Work instructions —
Copy out each line below exactly as it appears.
- - -
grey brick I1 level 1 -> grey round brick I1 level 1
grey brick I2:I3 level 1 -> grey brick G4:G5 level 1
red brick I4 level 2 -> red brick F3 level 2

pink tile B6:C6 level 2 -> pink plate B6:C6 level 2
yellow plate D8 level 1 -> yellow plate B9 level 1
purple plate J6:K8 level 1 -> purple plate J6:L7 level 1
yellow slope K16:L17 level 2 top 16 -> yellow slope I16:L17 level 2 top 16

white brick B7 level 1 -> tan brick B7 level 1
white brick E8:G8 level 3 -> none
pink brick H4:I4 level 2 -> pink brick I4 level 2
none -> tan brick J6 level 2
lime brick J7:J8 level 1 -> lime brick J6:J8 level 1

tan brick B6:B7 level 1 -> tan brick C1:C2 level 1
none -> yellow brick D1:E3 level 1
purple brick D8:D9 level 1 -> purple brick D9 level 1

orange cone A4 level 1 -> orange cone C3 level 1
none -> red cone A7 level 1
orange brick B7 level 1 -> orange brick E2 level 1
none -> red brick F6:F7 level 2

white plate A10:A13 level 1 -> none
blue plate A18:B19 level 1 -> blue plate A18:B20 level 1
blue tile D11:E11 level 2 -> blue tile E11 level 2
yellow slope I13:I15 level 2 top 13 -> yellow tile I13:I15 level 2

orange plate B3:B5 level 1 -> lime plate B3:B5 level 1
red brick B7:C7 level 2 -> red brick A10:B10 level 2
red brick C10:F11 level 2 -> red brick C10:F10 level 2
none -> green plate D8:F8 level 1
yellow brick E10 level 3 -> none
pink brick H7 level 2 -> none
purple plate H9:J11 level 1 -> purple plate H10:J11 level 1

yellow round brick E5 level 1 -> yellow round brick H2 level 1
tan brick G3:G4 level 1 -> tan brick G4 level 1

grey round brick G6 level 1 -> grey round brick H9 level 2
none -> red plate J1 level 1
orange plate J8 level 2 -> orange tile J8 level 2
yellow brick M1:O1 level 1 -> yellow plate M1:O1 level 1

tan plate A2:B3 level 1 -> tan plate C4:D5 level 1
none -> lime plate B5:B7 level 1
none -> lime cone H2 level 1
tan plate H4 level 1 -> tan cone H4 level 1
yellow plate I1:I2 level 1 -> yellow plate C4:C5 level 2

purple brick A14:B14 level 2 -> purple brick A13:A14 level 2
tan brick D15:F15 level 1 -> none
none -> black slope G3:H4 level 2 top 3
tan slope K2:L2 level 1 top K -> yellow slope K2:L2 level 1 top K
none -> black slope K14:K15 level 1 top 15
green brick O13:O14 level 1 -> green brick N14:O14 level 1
- - -
Task output —
grey brick I1 level 1 -> grey round brick I1 level 1
grey brick I2:I3 level 1 -> grey brick G4:G5 level 1
red brick I4 level 2 -> red brick F3 level 2

pink tile B6:C6 level 2 -> pink plate B6:C6 level 2
yellow plate D8 level 1 -> yellow plate B9 level 1
purple plate J6:K8 level 1 -> purple plate J6:L7 level 1
yellow slope K16:L17 level 2 top 16 -> yellow slope I16:L17 level 2 top 16

white brick B7 level 1 -> tan brick B7 level 1
white brick E8:G8 level 3 -> none
pink brick H4:I4 level 2 -> pink brick I4 level 2
none -> tan brick J6 level 2
lime brick J7:J8 level 1 -> lime brick J6:J8 level 1

tan brick B6:B7 level 1 -> tan brick C1:C2 level 1
none -> yellow brick D1:E3 level 1
purple brick D8:D9 level 1 -> purple brick D9 level 1

orange cone A4 level 1 -> orange cone C3 level 1
none -> red cone A7 level 1
orange brick B7 level 1 -> orange brick E2 level 1
none -> red brick F6:F7 level 2

white plate A10:A13 level 1 -> none
blue plate A18:B19 level 1 -> blue plate A18:B20 level 1
blue tile D11:E11 level 2 -> blue tile E11 level 2
yellow slope I13:I15 level 2 top 13 -> yellow tile I13:I15 level 2

orange plate B3:B5 level 1 -> lime plate B3:B5 level 1
red brick B7:C7 level 2 -> red brick A10:B10 level 2
red brick C10:F11 level 2 -> red brick C10:F10 level 2
none -> green plate D8:F8 level 1
yellow brick E10 level 3 -> none
pink brick H7 level 2 -> none
purple plate H9:J11 level 1 -> purple plate H10:J11 level 1

yellow round brick E5 level 1 -> yellow round brick H2 level 1
tan brick G3:G4 level 1 -> tan brick G4 level 1

grey round brick G6 level 1 -> grey round brick H9 level 2
none -> red plate J1 level 1
orange plate J8 level 2 -> orange tile J8 level 2
yellow brick M1:O1 level 1 -> yellow plate M1:O1 level 1

tan plate A2:B3 level 1 -> tan plate C4:D5 level 1
none -> lime plate B5:B7 level 1
none -> lime cone H2 level 1
tan plate H4 level 1 -> tan cone H4 level 1
yellow plate I1:I2 level 1 -> yellow plate C4:C5 level 2

purple brick A14:B14 level 2 -> purple brick A13:A14 level 2
tan brick D15:F15 level 1 -> none
none -> black slope G3:H4 level 2 top 3
tan slope K2:L2 level 1 top K -> yellow slope K2:L2 level 1 top K
none -> black slope K14:K15 level 1 top 15
green brick O13:O14 level 1 -> green brick N14:O14 level 1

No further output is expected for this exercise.